Data excerpts

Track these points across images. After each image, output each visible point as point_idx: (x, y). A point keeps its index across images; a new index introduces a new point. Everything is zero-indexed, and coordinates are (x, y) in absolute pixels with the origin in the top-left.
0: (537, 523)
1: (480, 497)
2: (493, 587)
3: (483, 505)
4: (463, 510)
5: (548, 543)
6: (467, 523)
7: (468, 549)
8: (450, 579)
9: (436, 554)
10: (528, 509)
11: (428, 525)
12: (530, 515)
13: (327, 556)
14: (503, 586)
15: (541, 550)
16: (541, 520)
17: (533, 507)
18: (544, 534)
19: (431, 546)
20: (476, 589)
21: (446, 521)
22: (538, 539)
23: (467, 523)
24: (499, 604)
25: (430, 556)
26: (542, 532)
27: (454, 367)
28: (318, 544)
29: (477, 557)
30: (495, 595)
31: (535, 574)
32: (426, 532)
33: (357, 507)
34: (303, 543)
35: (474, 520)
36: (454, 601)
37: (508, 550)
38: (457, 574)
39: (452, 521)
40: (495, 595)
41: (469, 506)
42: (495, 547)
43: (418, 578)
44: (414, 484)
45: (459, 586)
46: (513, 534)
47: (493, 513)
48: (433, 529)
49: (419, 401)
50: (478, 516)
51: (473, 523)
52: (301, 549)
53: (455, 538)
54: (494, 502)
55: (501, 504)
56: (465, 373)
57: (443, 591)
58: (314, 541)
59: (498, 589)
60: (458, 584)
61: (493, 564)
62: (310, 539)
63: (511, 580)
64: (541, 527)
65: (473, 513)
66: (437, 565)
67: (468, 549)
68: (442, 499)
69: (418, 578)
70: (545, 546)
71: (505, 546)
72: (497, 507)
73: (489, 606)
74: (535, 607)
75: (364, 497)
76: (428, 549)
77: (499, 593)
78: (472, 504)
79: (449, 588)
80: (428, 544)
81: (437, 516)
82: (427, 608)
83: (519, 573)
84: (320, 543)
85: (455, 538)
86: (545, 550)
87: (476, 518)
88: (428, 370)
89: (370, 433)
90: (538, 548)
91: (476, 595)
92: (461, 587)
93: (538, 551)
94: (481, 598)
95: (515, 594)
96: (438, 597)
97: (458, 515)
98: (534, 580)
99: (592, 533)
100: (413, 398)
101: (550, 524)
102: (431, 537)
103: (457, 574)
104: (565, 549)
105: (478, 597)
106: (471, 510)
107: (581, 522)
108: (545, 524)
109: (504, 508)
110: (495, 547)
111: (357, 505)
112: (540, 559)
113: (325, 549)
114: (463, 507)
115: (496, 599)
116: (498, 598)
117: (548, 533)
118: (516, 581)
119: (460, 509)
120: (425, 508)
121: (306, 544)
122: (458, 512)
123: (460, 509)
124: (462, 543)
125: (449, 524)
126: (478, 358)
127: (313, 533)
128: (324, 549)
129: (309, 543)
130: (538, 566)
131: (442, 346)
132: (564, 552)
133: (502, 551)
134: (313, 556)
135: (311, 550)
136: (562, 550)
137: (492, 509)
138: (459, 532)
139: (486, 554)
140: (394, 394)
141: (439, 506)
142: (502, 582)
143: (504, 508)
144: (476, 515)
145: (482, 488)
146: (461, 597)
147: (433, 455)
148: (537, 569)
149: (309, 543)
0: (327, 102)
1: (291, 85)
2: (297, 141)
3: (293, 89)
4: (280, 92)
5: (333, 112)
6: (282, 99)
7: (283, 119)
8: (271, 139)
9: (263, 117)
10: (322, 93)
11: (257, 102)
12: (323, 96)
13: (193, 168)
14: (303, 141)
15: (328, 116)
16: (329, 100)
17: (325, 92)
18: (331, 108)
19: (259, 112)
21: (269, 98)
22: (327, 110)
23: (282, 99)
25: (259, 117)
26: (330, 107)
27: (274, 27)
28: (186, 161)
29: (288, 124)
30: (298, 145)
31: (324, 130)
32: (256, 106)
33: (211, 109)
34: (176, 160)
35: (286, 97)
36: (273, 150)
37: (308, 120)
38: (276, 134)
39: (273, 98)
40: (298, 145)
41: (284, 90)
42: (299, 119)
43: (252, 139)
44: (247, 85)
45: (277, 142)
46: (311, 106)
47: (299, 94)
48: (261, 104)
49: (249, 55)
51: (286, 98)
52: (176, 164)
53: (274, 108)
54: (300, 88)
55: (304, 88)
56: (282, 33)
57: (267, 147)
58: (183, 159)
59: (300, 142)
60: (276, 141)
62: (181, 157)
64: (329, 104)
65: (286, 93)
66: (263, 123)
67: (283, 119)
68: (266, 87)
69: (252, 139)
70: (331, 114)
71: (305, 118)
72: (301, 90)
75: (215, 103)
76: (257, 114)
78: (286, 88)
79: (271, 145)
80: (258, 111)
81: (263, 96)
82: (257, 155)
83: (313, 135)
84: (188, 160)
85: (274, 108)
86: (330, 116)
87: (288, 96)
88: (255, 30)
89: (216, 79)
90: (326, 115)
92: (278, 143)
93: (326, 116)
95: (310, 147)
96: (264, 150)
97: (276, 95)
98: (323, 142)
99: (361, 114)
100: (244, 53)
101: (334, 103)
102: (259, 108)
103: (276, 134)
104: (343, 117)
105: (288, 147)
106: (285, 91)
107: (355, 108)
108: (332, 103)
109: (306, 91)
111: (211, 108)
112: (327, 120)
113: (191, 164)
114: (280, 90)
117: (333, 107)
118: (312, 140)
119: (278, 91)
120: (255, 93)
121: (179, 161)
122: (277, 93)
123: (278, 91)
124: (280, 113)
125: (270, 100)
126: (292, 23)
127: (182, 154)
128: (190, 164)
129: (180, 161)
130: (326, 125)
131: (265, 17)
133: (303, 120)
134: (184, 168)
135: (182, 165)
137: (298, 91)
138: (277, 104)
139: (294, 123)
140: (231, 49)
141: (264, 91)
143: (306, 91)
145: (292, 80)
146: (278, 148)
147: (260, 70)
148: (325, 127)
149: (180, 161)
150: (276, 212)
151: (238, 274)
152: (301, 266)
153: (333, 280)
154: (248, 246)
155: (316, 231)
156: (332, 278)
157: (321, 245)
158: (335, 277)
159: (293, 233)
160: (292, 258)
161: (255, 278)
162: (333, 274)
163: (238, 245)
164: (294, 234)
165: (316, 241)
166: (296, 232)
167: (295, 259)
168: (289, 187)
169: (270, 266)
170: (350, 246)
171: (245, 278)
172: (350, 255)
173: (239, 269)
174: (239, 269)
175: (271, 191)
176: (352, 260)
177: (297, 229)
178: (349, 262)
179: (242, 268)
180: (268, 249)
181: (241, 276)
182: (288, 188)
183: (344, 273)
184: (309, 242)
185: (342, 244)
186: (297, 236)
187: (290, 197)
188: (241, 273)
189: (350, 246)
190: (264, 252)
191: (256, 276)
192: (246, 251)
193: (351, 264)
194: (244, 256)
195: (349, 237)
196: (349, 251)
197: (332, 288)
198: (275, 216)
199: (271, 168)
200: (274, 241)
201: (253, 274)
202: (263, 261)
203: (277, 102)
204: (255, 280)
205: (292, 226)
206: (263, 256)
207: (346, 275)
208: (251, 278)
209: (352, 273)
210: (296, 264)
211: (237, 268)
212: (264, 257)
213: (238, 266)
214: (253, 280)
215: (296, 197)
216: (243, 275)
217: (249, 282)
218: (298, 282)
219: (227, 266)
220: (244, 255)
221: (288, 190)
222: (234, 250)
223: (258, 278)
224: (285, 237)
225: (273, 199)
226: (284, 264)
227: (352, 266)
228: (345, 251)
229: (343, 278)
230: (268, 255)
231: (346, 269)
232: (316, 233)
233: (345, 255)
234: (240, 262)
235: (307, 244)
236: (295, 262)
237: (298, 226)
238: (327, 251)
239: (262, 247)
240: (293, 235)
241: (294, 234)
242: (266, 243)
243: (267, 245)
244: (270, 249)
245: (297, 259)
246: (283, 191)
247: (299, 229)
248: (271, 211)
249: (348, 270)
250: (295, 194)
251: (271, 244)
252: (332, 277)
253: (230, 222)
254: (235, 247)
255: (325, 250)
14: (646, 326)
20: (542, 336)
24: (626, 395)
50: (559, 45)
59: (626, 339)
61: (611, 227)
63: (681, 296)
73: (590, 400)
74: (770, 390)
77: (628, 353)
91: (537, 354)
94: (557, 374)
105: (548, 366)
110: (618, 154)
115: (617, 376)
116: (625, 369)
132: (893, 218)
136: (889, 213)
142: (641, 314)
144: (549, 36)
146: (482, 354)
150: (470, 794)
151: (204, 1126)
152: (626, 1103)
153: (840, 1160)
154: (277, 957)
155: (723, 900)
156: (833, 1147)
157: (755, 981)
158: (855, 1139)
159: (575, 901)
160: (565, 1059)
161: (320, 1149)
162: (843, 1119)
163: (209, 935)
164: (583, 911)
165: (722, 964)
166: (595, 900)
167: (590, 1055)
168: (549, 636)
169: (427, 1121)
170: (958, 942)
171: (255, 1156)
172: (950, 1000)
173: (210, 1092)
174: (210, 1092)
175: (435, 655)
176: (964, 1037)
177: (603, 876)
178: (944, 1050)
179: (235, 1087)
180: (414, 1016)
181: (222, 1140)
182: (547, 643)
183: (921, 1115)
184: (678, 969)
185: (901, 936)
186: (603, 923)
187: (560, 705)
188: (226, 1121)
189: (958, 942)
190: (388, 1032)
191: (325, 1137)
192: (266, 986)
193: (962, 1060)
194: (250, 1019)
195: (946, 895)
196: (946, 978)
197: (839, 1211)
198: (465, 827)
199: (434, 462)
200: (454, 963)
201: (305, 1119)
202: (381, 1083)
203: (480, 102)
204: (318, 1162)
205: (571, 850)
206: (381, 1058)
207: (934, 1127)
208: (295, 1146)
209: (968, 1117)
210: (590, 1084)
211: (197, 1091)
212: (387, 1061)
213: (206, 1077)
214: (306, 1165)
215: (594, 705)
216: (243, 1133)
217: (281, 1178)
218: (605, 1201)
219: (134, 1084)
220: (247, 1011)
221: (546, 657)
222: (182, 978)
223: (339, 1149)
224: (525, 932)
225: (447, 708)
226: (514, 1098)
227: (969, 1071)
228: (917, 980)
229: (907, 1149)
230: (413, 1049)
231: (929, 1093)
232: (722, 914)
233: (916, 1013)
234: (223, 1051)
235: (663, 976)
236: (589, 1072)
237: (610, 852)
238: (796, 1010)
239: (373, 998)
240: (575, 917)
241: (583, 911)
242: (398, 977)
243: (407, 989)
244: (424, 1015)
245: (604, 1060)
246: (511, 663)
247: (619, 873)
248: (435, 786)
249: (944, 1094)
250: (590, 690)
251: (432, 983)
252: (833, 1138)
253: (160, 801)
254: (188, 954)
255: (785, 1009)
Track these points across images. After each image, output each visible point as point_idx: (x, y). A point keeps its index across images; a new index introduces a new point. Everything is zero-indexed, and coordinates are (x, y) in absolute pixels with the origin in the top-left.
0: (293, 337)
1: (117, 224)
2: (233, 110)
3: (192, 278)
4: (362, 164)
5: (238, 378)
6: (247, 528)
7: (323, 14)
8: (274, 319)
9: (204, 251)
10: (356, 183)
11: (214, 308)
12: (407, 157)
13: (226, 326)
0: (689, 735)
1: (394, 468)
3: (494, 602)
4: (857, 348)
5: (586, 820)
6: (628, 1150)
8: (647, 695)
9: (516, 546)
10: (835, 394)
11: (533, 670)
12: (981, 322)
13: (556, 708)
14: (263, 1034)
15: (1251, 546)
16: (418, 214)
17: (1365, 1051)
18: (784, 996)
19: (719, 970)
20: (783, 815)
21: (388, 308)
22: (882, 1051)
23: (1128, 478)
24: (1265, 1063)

What the task requires
Give the lines of the material as a Markdown table with the columns Row and Entry. Start at the line containing "14: (263, 1034)" and continue through the end of the material, including both ends and leaving out blank lines.

Response
| Row | Entry |
|---|---|
| 1 | 14: (263, 1034) |
| 2 | 15: (1251, 546) |
| 3 | 16: (418, 214) |
| 4 | 17: (1365, 1051) |
| 5 | 18: (784, 996) |
| 6 | 19: (719, 970) |
| 7 | 20: (783, 815) |
| 8 | 21: (388, 308) |
| 9 | 22: (882, 1051) |
| 10 | 23: (1128, 478) |
| 11 | 24: (1265, 1063) |